Every line below that has the string "orange" needs to be copied.
======== ENTRIES SUPPLIED
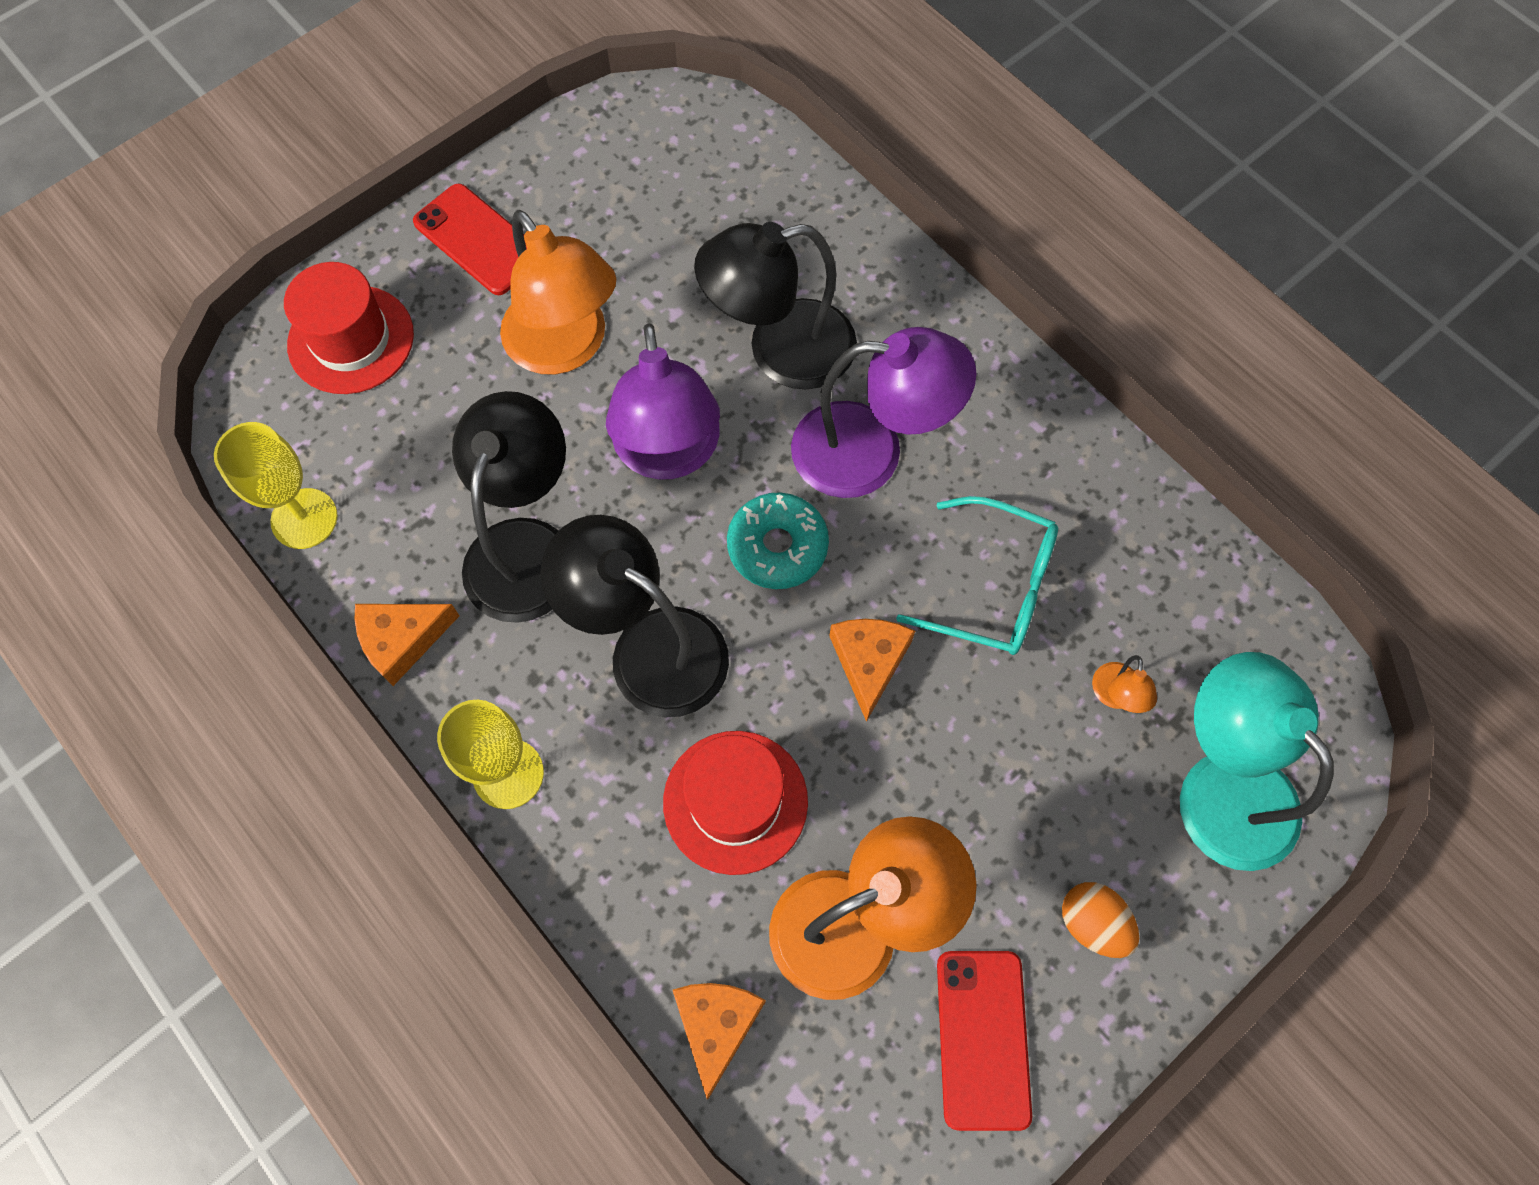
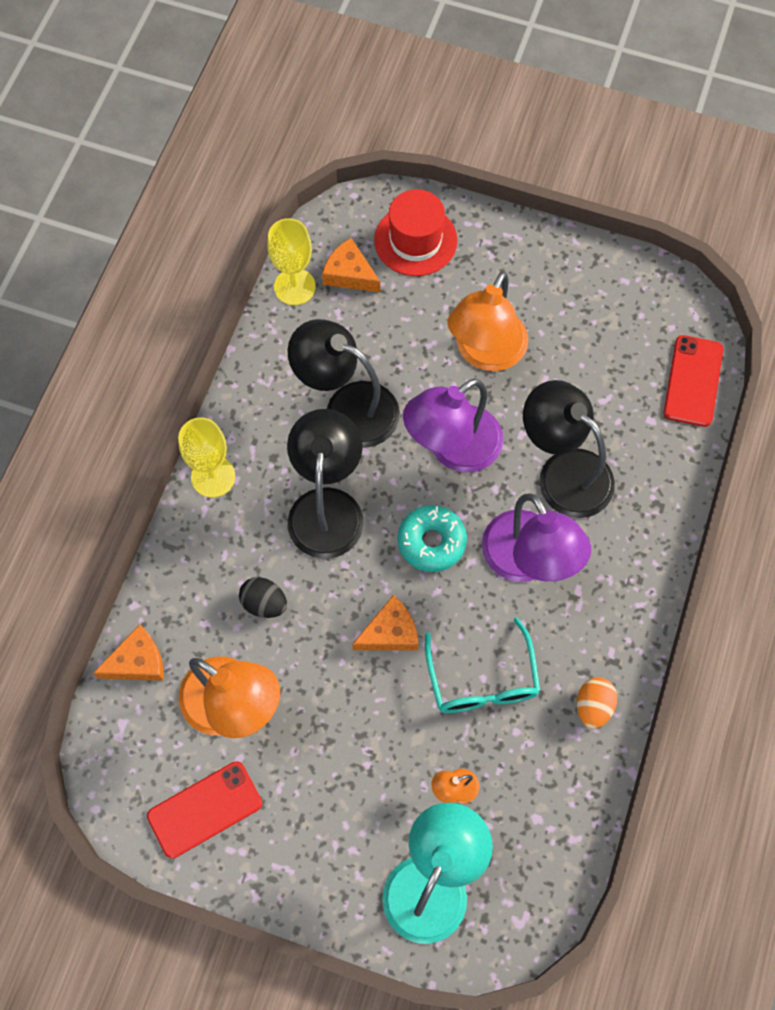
camera: 60 degrees right, 0 degrees up
(402, 640) = (255, 378): orange cheese -> orange cheese (349, 274)
(478, 240) = (524, 264): red phone -> red phone (693, 381)
(526, 546) = (347, 407): black lamp -> black lamp turned 135 degrees counterclockwise
(735, 801) = (264, 603): red hat -> black egg
(1092, 923) = (304, 841): orange egg -> orange egg (593, 706)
================
_TASK SOLUTION_
(402, 640) = (255, 378): orange cheese -> orange cheese (349, 274)
(1092, 923) = (304, 841): orange egg -> orange egg (593, 706)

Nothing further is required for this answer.